▶ [What you should do] For the records below, copy exactly the span that begins at the line containing "S3: switch (N002, N006) -> none" and stops after the line containing "R4: 8.2k (N001, VS) -> 10k (N001, VS)", minus any pictures.

┌─ Data extract

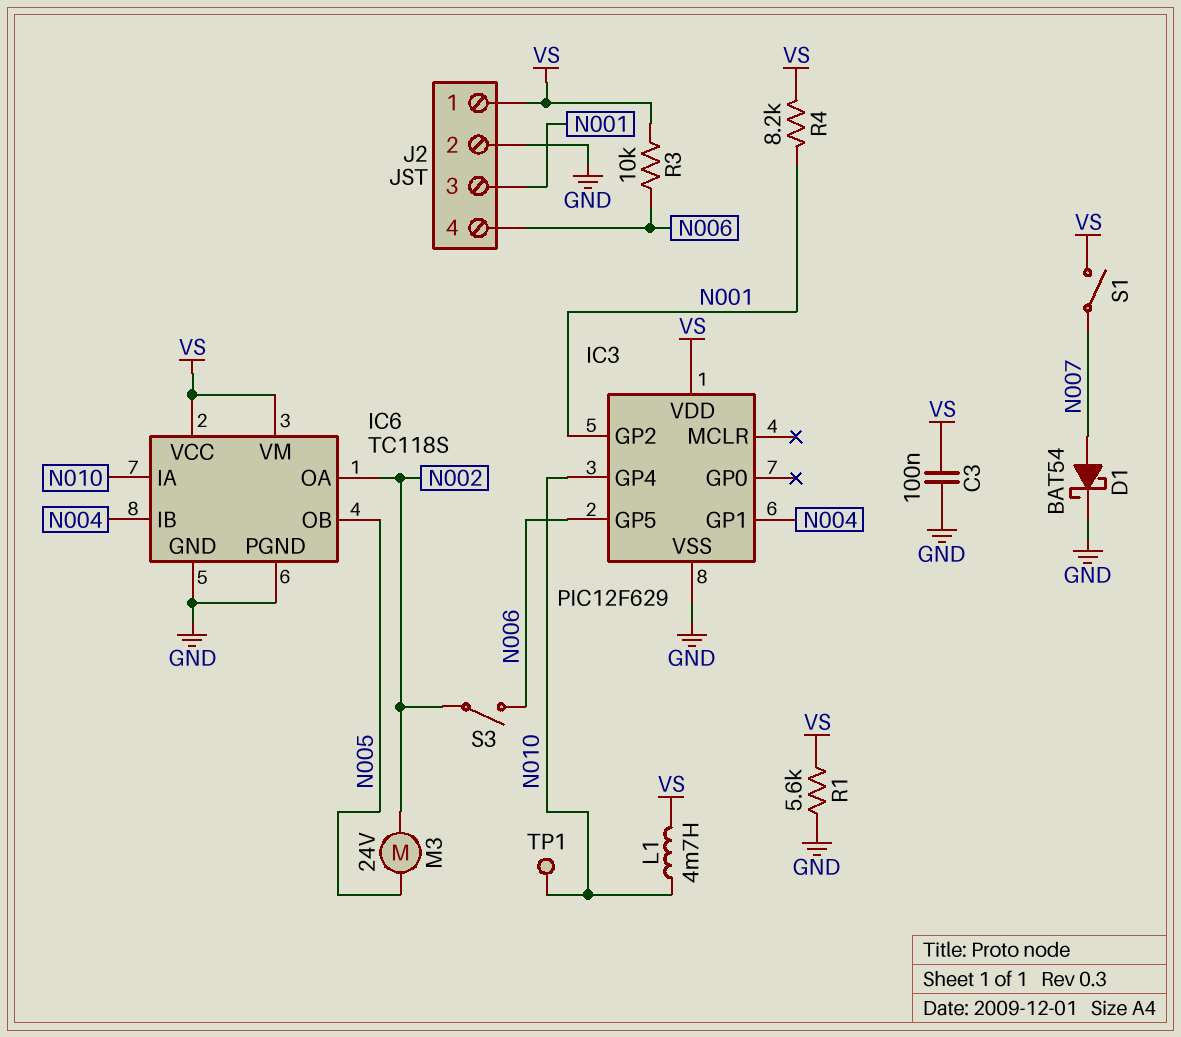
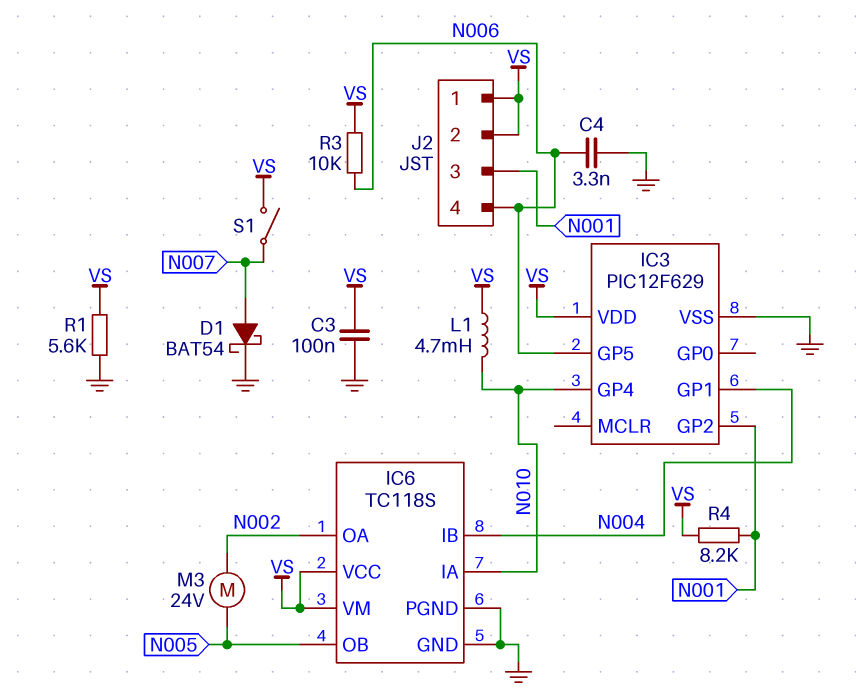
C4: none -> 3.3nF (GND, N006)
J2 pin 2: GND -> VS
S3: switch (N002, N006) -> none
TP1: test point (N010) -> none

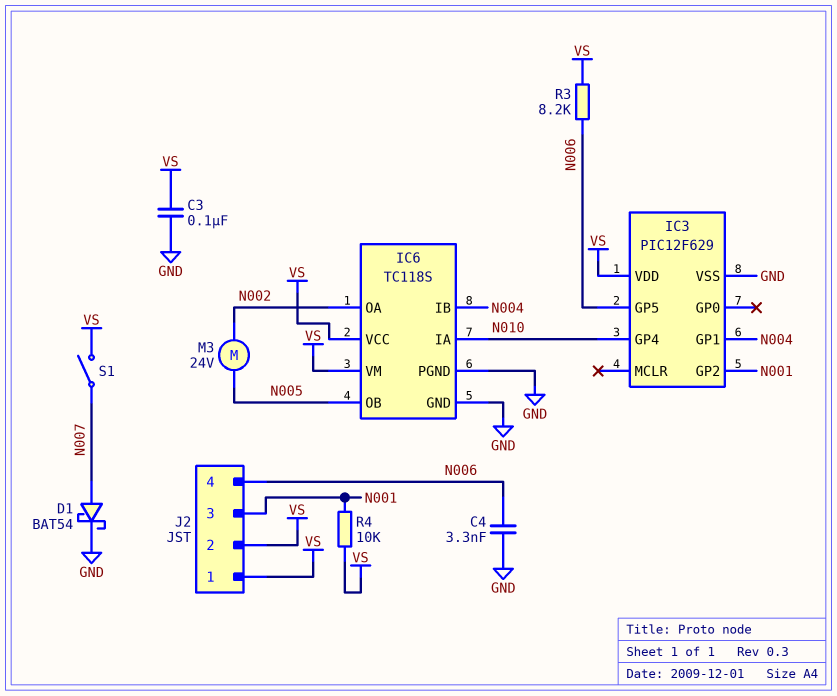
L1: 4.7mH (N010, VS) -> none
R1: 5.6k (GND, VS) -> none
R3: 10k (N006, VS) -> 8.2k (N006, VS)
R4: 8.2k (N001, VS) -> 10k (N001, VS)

└─
┌─ Data extract

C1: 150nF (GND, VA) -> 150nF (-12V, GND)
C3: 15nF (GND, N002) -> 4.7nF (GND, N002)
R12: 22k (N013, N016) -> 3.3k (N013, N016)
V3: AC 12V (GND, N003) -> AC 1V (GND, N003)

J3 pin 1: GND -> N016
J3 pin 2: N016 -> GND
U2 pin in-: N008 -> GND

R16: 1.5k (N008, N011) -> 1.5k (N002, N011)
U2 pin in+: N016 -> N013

└─
┌─ Data extract

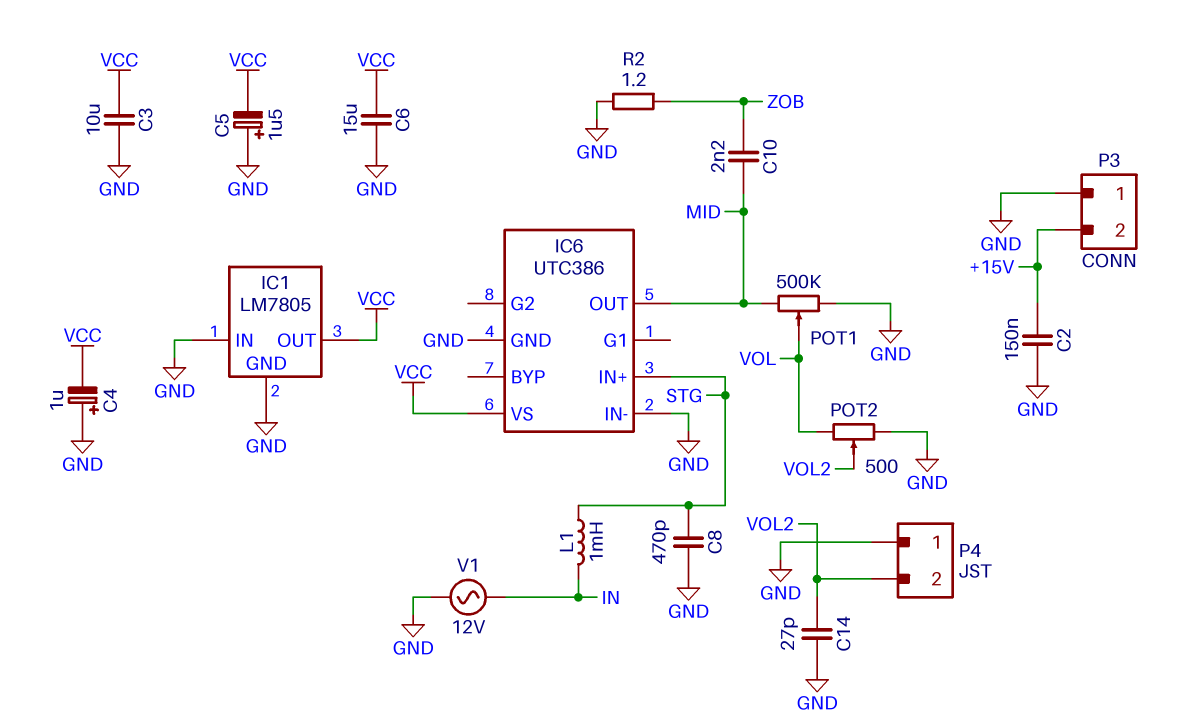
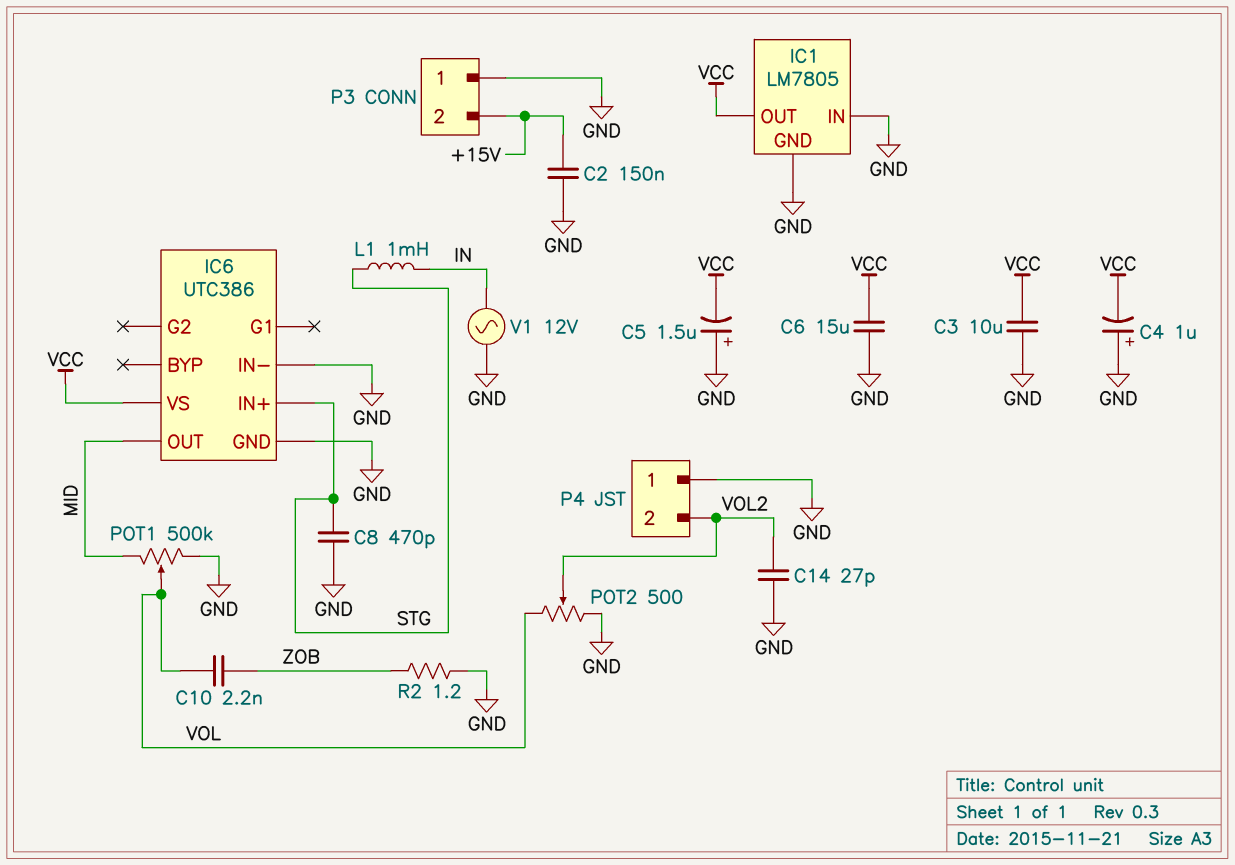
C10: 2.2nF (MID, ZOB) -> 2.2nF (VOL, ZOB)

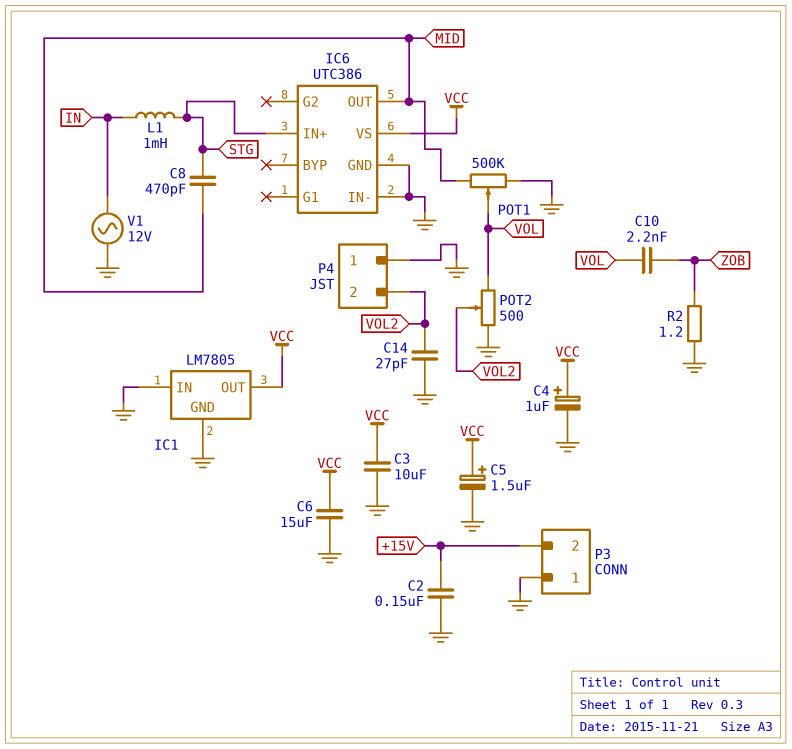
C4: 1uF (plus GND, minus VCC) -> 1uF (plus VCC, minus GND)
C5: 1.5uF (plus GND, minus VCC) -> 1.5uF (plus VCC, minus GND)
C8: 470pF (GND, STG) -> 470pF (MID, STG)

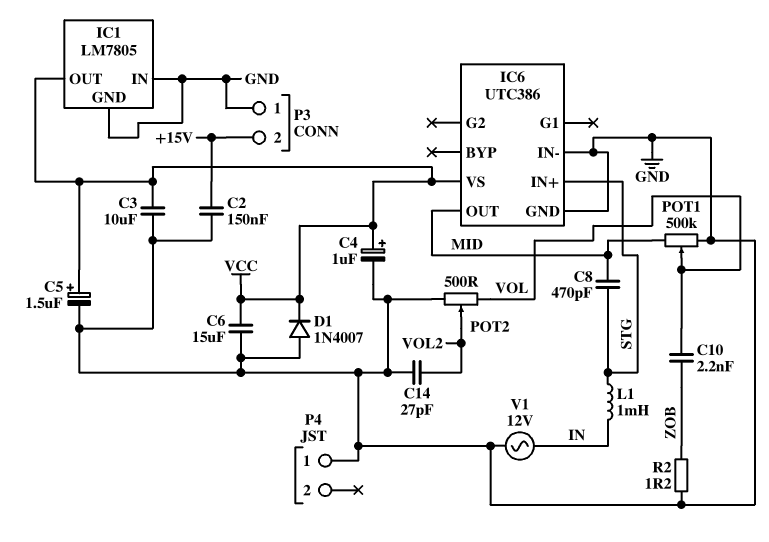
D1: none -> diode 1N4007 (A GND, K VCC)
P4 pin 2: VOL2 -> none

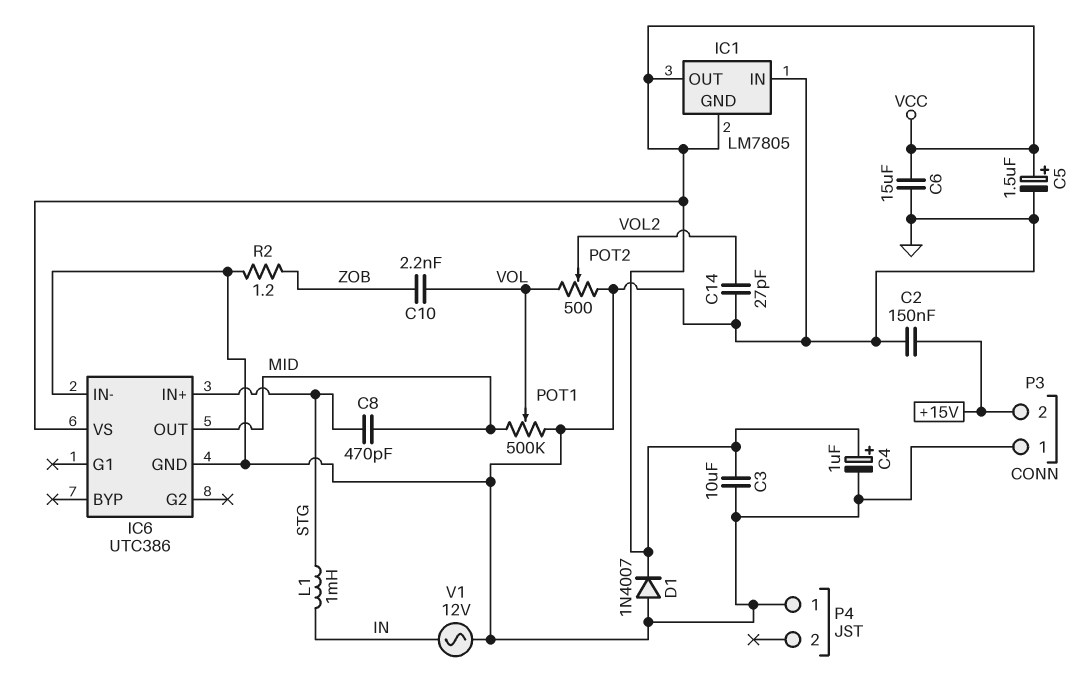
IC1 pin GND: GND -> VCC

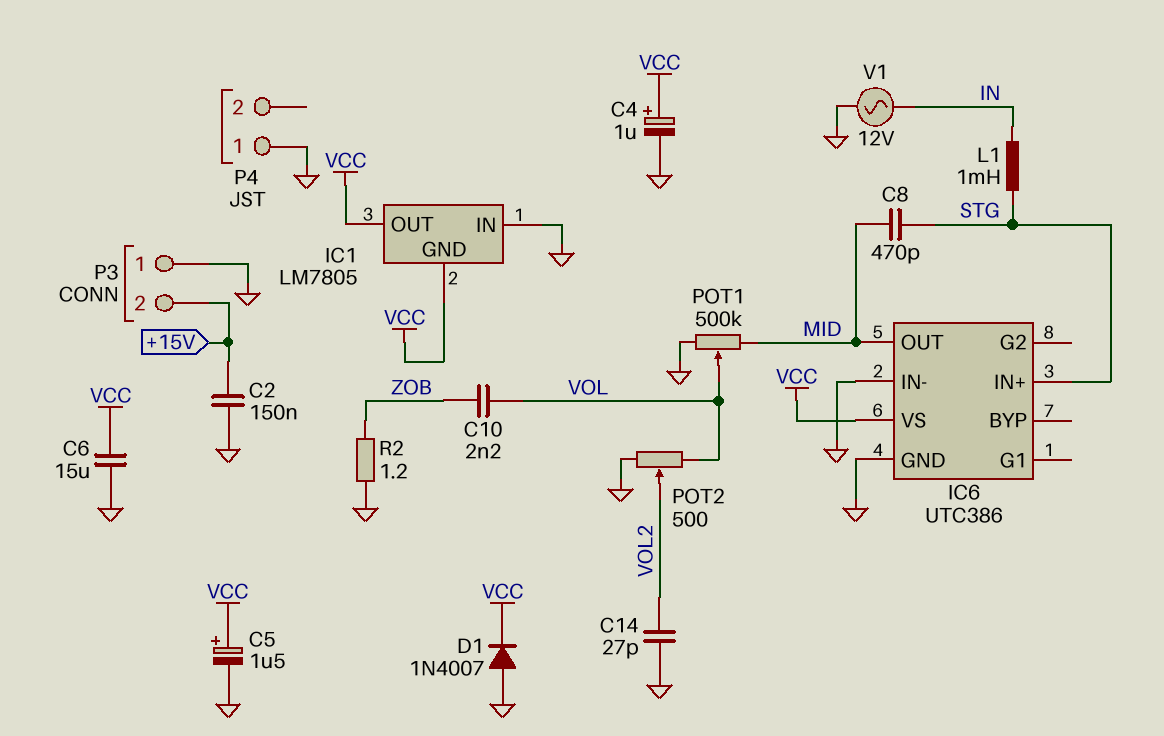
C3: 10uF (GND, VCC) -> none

└─

▶ [Result of the task]
S3: switch (N002, N006) -> none
TP1: test point (N010) -> none

L1: 4.7mH (N010, VS) -> none
R1: 5.6k (GND, VS) -> none
R3: 10k (N006, VS) -> 8.2k (N006, VS)
R4: 8.2k (N001, VS) -> 10k (N001, VS)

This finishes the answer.